SUPPLIED MATERIAL –
○ ○ ○

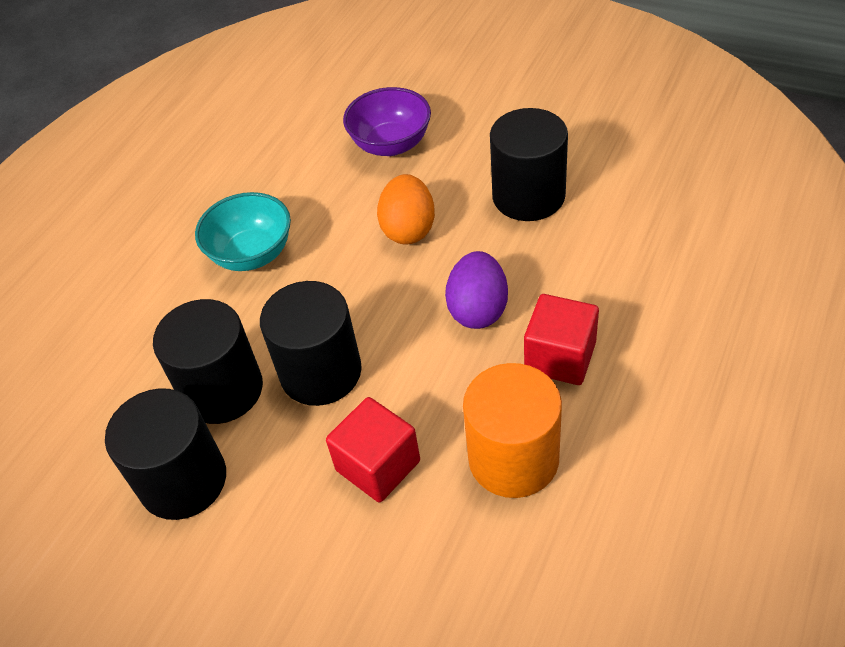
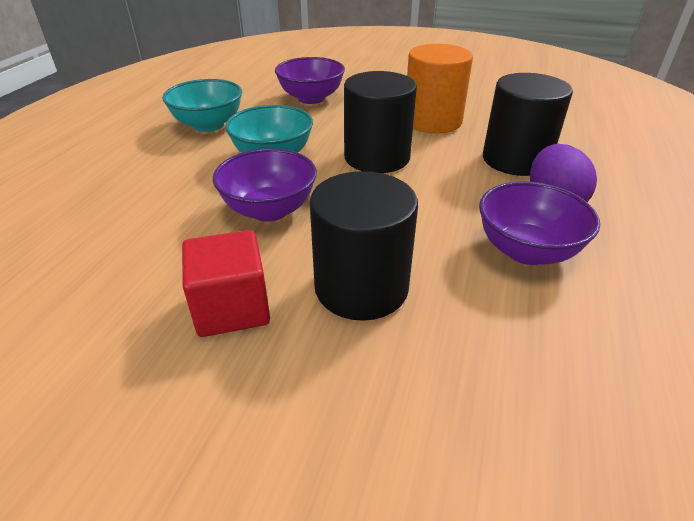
black cylinder: 4 -> 3
orange egg: 1 -> 0
purple bowl: 1 -> 3
red cube: 2 -> 1
turquoise bowl: 1 -> 2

○ ○ ○

If a record holds a picture, leave the picture out and copy everything else exactly.

RESPONSE AREA –
black cylinder: 4 -> 3
orange egg: 1 -> 0
purple bowl: 1 -> 3
red cube: 2 -> 1
turquoise bowl: 1 -> 2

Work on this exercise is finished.